(ABOUT THIS TASK) Locate the line that contains "RTC1 pin SDA: D1 -> D2" in the data that follows. Copy it and every subsequent line to the end, exactly, excluding pictures.

------------------------------------------------------------

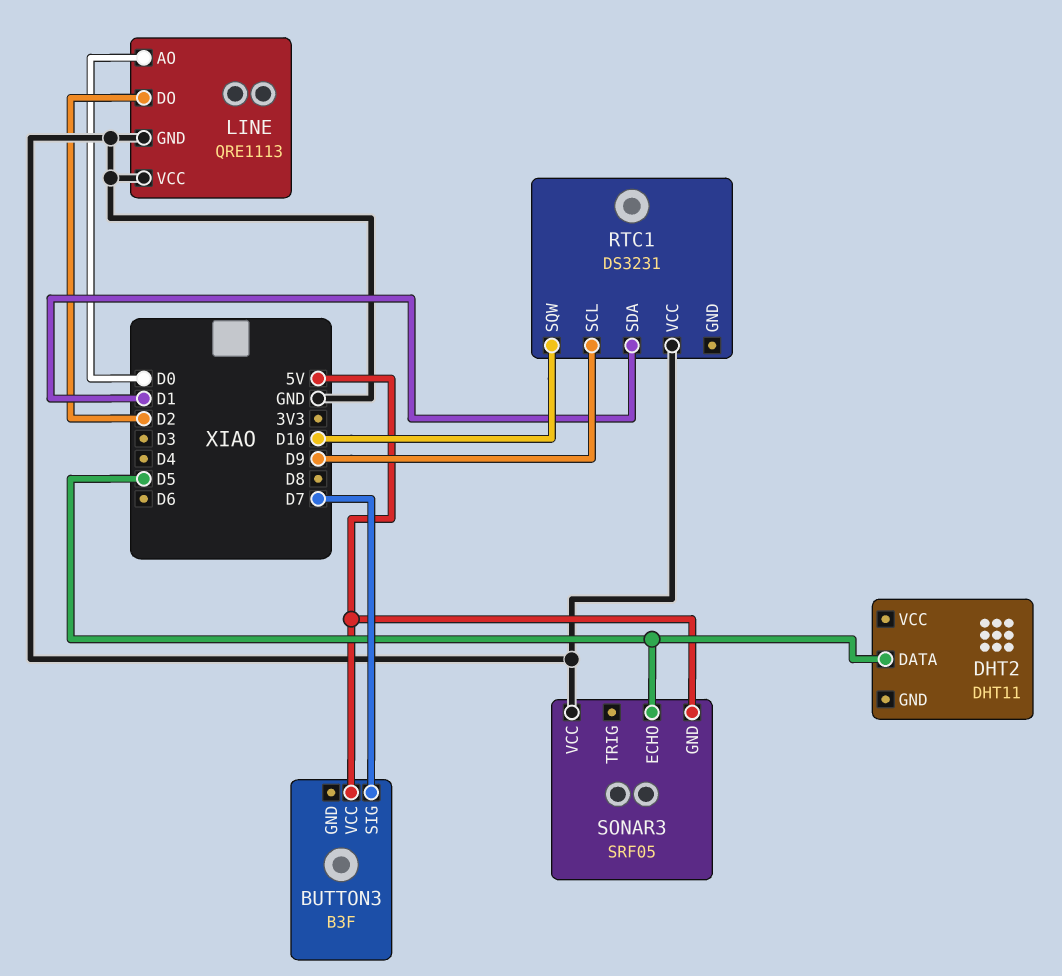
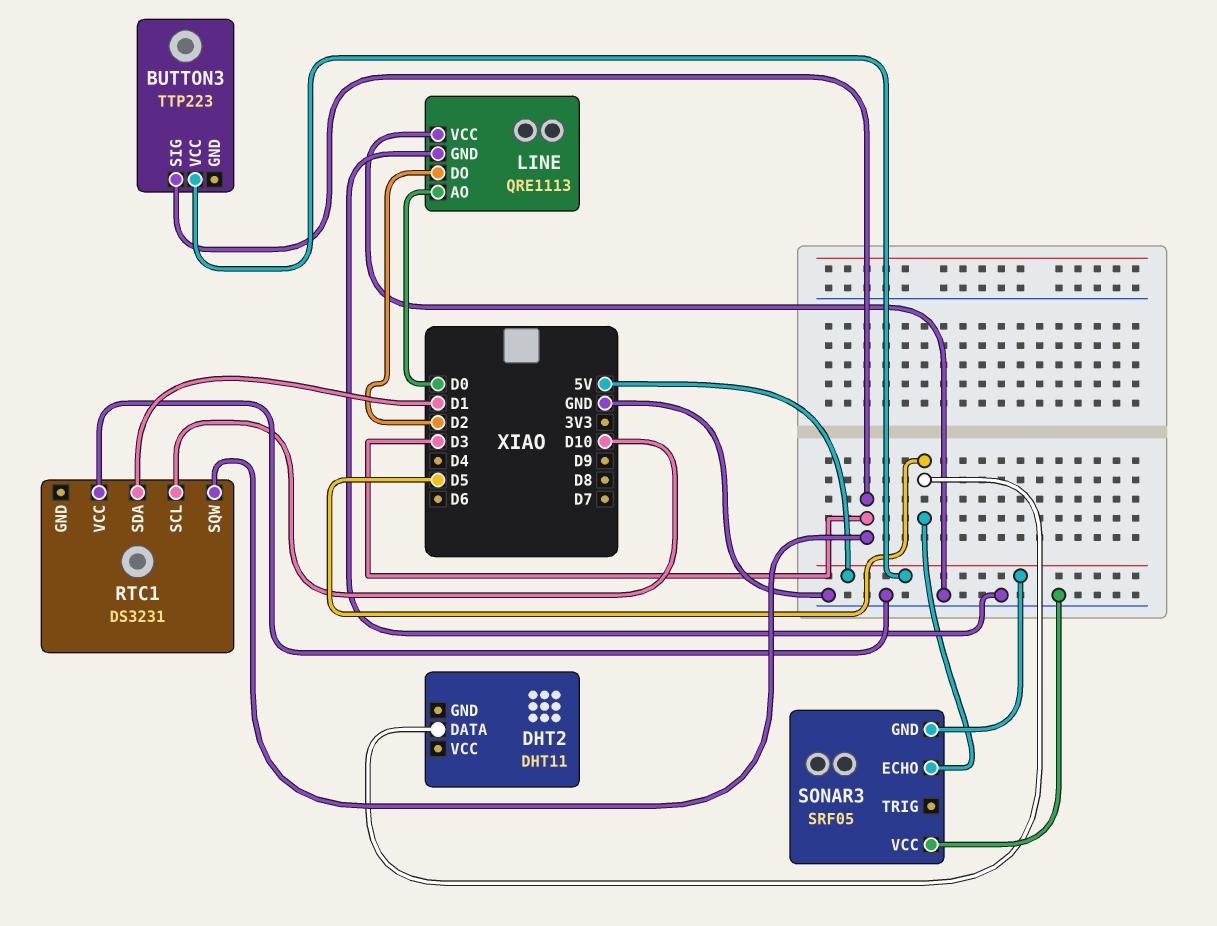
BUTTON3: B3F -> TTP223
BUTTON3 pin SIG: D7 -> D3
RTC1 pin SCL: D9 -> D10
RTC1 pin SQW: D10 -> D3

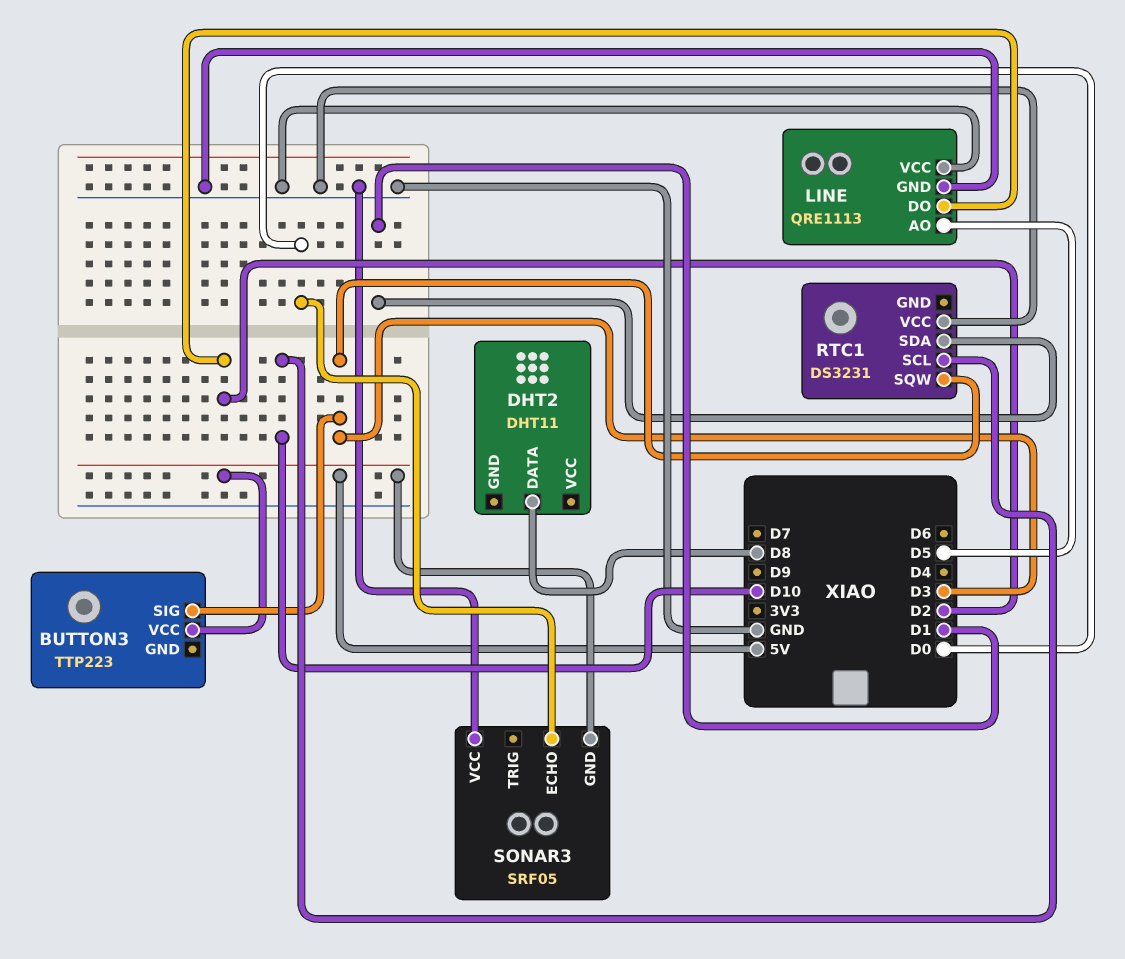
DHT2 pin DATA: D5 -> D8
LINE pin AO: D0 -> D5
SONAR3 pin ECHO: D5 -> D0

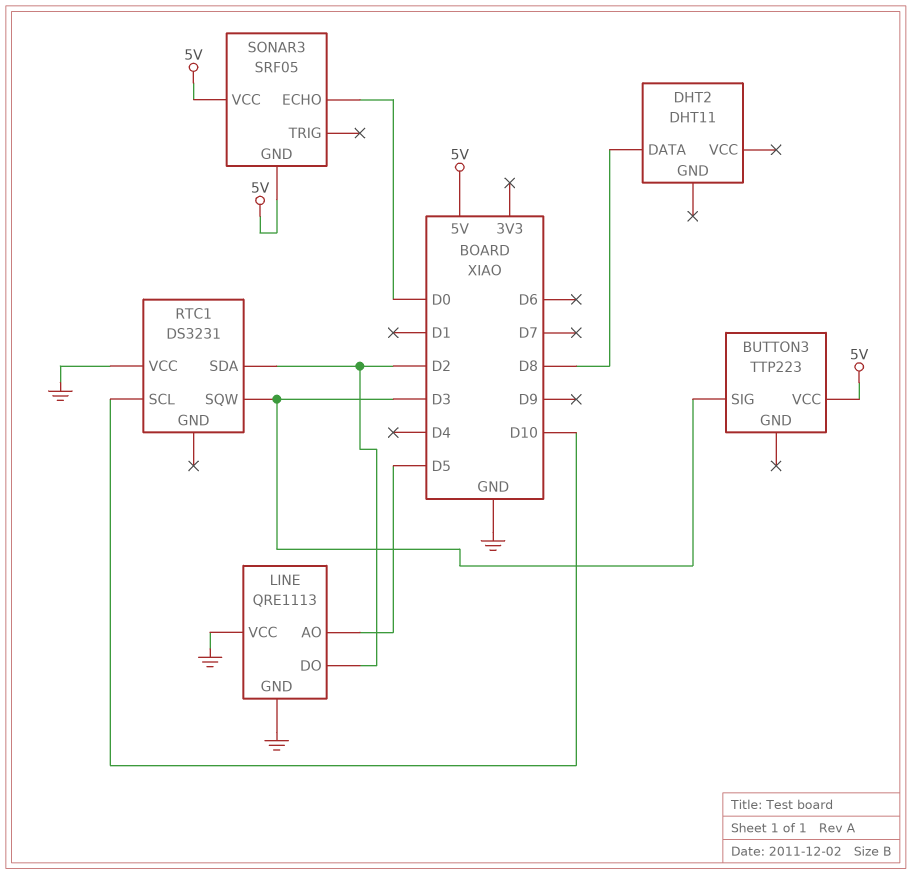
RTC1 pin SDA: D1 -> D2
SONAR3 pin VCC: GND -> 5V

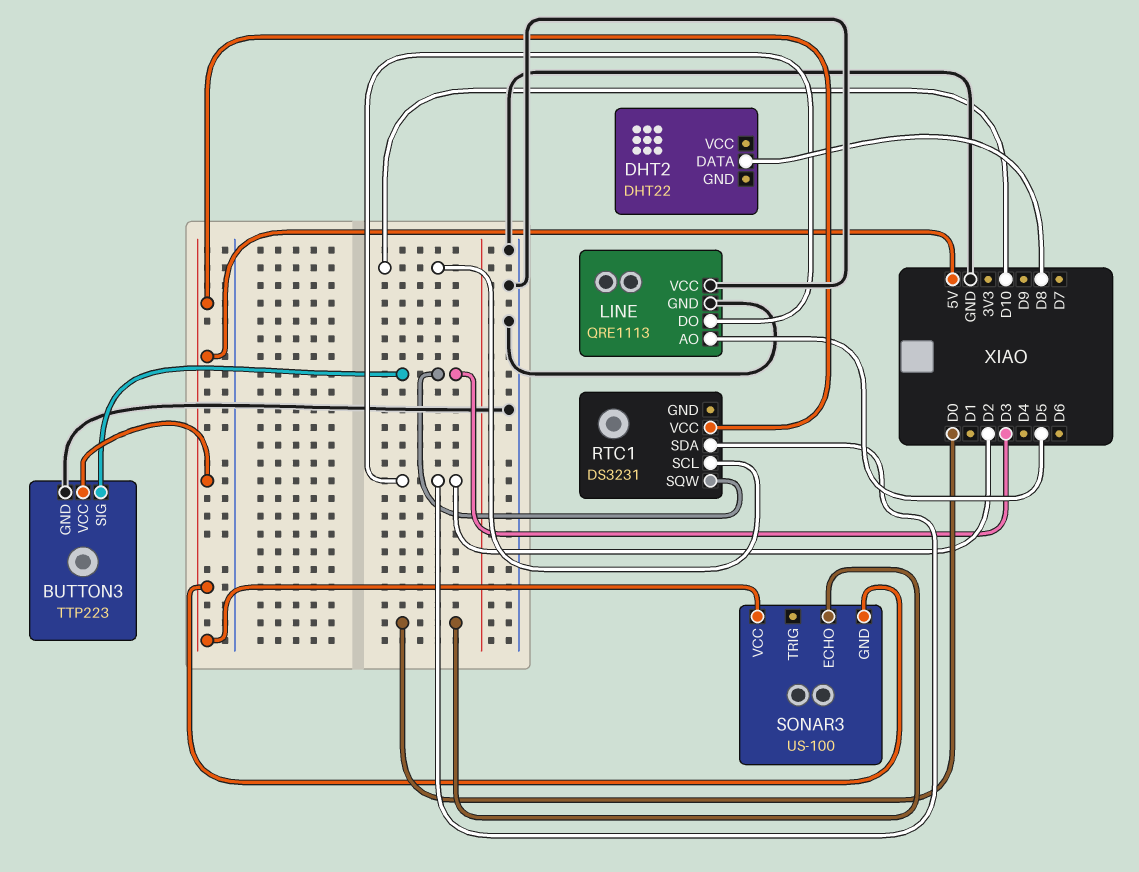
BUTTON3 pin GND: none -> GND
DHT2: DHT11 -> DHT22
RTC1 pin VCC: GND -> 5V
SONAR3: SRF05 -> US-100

------------------------------------------------------------

(EXERCISE OUTPUT)
RTC1 pin SDA: D1 -> D2
SONAR3 pin VCC: GND -> 5V

BUTTON3 pin GND: none -> GND
DHT2: DHT11 -> DHT22
RTC1 pin VCC: GND -> 5V
SONAR3: SRF05 -> US-100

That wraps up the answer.